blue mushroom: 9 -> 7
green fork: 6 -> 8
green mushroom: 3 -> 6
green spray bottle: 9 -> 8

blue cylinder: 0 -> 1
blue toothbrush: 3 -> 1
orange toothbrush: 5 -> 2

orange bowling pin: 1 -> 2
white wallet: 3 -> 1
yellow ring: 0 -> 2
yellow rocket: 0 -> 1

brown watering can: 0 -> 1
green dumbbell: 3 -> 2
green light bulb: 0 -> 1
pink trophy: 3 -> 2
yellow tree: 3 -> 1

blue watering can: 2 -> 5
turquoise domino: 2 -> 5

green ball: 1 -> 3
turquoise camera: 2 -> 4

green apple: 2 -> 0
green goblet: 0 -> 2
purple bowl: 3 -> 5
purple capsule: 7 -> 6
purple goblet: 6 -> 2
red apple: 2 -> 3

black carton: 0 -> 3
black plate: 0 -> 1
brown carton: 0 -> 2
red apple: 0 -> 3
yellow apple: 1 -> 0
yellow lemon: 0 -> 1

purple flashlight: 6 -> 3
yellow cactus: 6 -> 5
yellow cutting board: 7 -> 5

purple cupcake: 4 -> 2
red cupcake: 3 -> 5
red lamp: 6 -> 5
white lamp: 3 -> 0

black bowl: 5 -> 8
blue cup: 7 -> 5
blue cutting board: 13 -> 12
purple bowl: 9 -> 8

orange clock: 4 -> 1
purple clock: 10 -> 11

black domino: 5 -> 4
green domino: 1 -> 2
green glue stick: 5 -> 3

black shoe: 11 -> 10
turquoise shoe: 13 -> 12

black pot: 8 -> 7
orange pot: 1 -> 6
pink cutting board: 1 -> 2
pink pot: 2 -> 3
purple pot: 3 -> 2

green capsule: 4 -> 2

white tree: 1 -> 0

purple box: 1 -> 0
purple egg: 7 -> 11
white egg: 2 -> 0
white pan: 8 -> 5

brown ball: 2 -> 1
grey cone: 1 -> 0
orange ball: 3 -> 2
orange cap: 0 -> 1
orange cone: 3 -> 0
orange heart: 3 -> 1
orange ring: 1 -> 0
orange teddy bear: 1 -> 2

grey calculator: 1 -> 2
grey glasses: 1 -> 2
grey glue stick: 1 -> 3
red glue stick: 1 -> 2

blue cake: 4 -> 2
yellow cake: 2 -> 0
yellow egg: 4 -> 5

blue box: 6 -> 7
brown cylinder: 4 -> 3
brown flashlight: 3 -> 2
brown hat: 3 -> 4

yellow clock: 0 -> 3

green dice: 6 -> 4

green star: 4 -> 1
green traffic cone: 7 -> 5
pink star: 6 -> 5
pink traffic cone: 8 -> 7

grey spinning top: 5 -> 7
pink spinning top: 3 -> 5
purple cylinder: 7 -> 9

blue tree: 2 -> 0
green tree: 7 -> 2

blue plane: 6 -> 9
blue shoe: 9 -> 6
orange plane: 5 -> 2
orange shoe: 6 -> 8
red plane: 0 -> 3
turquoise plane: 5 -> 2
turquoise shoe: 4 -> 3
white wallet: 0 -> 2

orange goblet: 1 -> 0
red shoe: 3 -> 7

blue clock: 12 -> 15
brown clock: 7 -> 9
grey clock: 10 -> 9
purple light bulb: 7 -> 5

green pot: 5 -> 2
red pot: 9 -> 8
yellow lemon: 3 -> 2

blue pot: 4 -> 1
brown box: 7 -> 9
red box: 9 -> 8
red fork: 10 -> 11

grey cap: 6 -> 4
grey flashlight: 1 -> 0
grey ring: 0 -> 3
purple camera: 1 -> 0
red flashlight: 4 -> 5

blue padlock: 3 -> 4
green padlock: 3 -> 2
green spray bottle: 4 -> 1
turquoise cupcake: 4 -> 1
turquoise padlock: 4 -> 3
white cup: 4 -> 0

################

#### TASK ITEM
Looking at the records above, return exactly the lines from the line with "black bowl: 5 -> 8" to the line with "red plane: 0 -> 3", both ends included.

#### TASK RESULT
black bowl: 5 -> 8
blue cup: 7 -> 5
blue cutting board: 13 -> 12
purple bowl: 9 -> 8

orange clock: 4 -> 1
purple clock: 10 -> 11

black domino: 5 -> 4
green domino: 1 -> 2
green glue stick: 5 -> 3

black shoe: 11 -> 10
turquoise shoe: 13 -> 12

black pot: 8 -> 7
orange pot: 1 -> 6
pink cutting board: 1 -> 2
pink pot: 2 -> 3
purple pot: 3 -> 2

green capsule: 4 -> 2

white tree: 1 -> 0

purple box: 1 -> 0
purple egg: 7 -> 11
white egg: 2 -> 0
white pan: 8 -> 5

brown ball: 2 -> 1
grey cone: 1 -> 0
orange ball: 3 -> 2
orange cap: 0 -> 1
orange cone: 3 -> 0
orange heart: 3 -> 1
orange ring: 1 -> 0
orange teddy bear: 1 -> 2

grey calculator: 1 -> 2
grey glasses: 1 -> 2
grey glue stick: 1 -> 3
red glue stick: 1 -> 2

blue cake: 4 -> 2
yellow cake: 2 -> 0
yellow egg: 4 -> 5

blue box: 6 -> 7
brown cylinder: 4 -> 3
brown flashlight: 3 -> 2
brown hat: 3 -> 4

yellow clock: 0 -> 3

green dice: 6 -> 4

green star: 4 -> 1
green traffic cone: 7 -> 5
pink star: 6 -> 5
pink traffic cone: 8 -> 7

grey spinning top: 5 -> 7
pink spinning top: 3 -> 5
purple cylinder: 7 -> 9

blue tree: 2 -> 0
green tree: 7 -> 2

blue plane: 6 -> 9
blue shoe: 9 -> 6
orange plane: 5 -> 2
orange shoe: 6 -> 8
red plane: 0 -> 3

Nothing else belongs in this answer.